WHAT YOU SHOULD DO
Copy each line containing "grey" from the listing below.

RECORDS FOR THE TASK
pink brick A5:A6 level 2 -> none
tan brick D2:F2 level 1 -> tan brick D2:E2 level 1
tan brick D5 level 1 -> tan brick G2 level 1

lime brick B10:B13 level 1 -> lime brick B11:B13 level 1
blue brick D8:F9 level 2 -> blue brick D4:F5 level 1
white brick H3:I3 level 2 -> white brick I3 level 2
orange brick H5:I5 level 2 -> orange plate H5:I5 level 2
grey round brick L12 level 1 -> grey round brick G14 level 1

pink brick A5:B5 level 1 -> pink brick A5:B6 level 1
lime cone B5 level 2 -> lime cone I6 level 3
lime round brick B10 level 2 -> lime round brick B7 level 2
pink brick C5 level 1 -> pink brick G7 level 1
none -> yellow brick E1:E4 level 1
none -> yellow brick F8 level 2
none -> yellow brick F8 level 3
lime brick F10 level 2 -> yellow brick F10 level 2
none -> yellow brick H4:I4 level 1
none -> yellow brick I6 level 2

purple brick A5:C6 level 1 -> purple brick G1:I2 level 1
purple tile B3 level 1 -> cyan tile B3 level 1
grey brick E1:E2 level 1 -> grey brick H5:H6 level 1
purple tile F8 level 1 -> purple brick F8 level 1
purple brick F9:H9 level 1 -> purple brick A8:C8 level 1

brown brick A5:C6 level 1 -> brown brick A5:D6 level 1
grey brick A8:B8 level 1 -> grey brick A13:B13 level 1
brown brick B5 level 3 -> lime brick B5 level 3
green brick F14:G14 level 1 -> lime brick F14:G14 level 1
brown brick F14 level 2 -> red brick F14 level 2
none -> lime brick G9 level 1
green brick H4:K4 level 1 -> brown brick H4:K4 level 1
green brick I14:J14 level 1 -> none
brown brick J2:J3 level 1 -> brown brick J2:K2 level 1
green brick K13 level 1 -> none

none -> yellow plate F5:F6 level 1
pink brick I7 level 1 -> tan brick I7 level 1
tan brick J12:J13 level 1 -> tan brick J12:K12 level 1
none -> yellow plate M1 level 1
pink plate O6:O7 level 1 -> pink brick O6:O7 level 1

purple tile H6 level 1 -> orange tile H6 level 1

EXERCISE SOLUTION
grey round brick L12 level 1 -> grey round brick G14 level 1
grey brick E1:E2 level 1 -> grey brick H5:H6 level 1
grey brick A8:B8 level 1 -> grey brick A13:B13 level 1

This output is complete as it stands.